HOW TO COMPLETE THIS TASK:
The lines to copy run from the one containing "HALL: A3144 -> SS49E" to the end of the records below; repeat them exactly and include nothing else.

EXERCISE DATA:
[Start of Attachment]
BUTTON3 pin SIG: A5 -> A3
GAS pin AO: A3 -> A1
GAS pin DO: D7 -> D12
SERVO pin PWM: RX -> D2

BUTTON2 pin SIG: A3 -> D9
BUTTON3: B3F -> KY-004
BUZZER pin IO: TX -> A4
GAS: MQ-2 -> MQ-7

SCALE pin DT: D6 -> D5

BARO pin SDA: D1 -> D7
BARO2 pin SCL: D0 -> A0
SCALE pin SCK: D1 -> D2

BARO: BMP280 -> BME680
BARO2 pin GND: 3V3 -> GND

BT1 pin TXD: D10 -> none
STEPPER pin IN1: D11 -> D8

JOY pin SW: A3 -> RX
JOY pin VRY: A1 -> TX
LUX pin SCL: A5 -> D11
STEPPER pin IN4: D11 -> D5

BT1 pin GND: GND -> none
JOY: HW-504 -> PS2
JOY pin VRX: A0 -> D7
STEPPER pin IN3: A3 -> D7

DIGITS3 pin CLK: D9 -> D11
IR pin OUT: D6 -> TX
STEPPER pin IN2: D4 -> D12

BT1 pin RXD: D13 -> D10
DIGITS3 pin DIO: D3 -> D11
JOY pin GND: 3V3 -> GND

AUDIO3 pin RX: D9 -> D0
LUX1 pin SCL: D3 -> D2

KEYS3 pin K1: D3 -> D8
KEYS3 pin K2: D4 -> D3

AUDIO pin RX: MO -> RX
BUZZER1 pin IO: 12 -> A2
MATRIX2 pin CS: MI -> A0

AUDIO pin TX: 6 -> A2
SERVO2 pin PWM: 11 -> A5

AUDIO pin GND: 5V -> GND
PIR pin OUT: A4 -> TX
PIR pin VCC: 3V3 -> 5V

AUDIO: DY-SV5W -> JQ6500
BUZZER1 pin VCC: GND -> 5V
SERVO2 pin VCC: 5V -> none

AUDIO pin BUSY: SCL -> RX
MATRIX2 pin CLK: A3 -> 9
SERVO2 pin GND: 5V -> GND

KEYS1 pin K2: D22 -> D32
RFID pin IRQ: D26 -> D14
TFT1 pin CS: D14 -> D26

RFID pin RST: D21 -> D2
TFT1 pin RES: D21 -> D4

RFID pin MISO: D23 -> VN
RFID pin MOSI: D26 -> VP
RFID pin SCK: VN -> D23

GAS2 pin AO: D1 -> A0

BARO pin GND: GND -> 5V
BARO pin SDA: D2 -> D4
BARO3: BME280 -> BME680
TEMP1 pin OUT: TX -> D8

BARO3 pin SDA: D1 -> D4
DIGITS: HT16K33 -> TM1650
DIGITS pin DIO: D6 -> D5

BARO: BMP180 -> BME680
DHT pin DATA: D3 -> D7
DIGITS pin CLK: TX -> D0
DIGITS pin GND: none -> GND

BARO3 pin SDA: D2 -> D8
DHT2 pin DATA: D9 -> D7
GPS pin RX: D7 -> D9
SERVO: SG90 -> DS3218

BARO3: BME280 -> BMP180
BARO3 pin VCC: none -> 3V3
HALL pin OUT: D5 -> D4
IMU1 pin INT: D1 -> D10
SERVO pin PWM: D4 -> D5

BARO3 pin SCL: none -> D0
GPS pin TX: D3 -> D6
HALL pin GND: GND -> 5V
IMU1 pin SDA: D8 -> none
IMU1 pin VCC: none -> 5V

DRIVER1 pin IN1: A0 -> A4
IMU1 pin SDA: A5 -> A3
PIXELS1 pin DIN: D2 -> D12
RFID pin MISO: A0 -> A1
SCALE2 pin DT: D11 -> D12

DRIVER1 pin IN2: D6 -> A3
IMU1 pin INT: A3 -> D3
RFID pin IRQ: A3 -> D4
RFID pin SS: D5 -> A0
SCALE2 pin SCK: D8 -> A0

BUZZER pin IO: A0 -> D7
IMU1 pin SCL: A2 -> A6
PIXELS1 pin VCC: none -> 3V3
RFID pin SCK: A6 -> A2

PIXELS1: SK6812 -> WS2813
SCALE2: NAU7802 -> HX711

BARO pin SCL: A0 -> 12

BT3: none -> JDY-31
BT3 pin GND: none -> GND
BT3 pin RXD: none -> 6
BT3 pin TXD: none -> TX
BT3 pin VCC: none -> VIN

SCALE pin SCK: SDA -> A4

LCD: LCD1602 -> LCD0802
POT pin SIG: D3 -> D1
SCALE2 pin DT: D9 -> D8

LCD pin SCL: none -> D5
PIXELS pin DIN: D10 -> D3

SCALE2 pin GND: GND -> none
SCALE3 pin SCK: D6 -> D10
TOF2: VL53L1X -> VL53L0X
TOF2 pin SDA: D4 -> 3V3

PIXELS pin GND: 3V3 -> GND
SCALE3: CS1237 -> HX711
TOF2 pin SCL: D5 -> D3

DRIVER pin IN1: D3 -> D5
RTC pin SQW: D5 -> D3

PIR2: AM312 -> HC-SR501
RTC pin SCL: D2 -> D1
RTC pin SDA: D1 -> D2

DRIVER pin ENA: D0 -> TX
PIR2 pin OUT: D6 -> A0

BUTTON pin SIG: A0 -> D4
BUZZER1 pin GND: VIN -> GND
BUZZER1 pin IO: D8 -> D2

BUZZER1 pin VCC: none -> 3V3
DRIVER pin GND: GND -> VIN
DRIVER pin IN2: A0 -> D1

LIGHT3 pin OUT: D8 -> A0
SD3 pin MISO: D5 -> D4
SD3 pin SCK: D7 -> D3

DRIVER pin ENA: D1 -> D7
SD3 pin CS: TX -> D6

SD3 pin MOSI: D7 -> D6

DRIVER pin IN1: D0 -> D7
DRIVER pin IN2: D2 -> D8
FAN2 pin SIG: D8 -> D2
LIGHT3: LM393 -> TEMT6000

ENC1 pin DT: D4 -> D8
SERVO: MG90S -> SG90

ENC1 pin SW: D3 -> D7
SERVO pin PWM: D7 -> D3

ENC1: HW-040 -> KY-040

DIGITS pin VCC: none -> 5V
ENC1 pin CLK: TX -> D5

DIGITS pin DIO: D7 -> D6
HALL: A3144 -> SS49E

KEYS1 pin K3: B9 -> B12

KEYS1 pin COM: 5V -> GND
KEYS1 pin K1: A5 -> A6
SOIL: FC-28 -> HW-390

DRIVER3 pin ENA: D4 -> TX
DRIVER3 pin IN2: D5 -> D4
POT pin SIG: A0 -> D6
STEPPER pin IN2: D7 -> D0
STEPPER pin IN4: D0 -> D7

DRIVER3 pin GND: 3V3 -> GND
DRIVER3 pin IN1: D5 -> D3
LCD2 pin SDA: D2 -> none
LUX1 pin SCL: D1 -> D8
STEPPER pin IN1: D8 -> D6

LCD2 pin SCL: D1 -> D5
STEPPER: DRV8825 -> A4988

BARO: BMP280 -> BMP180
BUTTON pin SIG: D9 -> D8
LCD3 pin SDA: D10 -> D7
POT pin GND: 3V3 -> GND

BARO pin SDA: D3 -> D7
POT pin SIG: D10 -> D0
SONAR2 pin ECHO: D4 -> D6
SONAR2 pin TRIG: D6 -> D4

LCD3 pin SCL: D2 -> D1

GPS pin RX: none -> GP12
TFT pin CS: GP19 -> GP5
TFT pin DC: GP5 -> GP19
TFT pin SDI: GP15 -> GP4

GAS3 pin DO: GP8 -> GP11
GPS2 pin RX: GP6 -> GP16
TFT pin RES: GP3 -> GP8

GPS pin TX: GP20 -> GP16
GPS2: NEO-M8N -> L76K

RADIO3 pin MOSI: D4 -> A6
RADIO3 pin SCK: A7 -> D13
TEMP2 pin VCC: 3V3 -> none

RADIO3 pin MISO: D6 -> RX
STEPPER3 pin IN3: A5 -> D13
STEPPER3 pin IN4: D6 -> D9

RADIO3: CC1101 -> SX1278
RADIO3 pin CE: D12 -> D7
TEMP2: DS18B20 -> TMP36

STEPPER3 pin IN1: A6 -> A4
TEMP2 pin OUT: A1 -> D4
[End of Attachment]
YOUR SOLUTION:
HALL: A3144 -> SS49E

KEYS1 pin K3: B9 -> B12

KEYS1 pin COM: 5V -> GND
KEYS1 pin K1: A5 -> A6
SOIL: FC-28 -> HW-390

DRIVER3 pin ENA: D4 -> TX
DRIVER3 pin IN2: D5 -> D4
POT pin SIG: A0 -> D6
STEPPER pin IN2: D7 -> D0
STEPPER pin IN4: D0 -> D7

DRIVER3 pin GND: 3V3 -> GND
DRIVER3 pin IN1: D5 -> D3
LCD2 pin SDA: D2 -> none
LUX1 pin SCL: D1 -> D8
STEPPER pin IN1: D8 -> D6

LCD2 pin SCL: D1 -> D5
STEPPER: DRV8825 -> A4988

BARO: BMP280 -> BMP180
BUTTON pin SIG: D9 -> D8
LCD3 pin SDA: D10 -> D7
POT pin GND: 3V3 -> GND

BARO pin SDA: D3 -> D7
POT pin SIG: D10 -> D0
SONAR2 pin ECHO: D4 -> D6
SONAR2 pin TRIG: D6 -> D4

LCD3 pin SCL: D2 -> D1

GPS pin RX: none -> GP12
TFT pin CS: GP19 -> GP5
TFT pin DC: GP5 -> GP19
TFT pin SDI: GP15 -> GP4

GAS3 pin DO: GP8 -> GP11
GPS2 pin RX: GP6 -> GP16
TFT pin RES: GP3 -> GP8

GPS pin TX: GP20 -> GP16
GPS2: NEO-M8N -> L76K

RADIO3 pin MOSI: D4 -> A6
RADIO3 pin SCK: A7 -> D13
TEMP2 pin VCC: 3V3 -> none

RADIO3 pin MISO: D6 -> RX
STEPPER3 pin IN3: A5 -> D13
STEPPER3 pin IN4: D6 -> D9

RADIO3: CC1101 -> SX1278
RADIO3 pin CE: D12 -> D7
TEMP2: DS18B20 -> TMP36

STEPPER3 pin IN1: A6 -> A4
TEMP2 pin OUT: A1 -> D4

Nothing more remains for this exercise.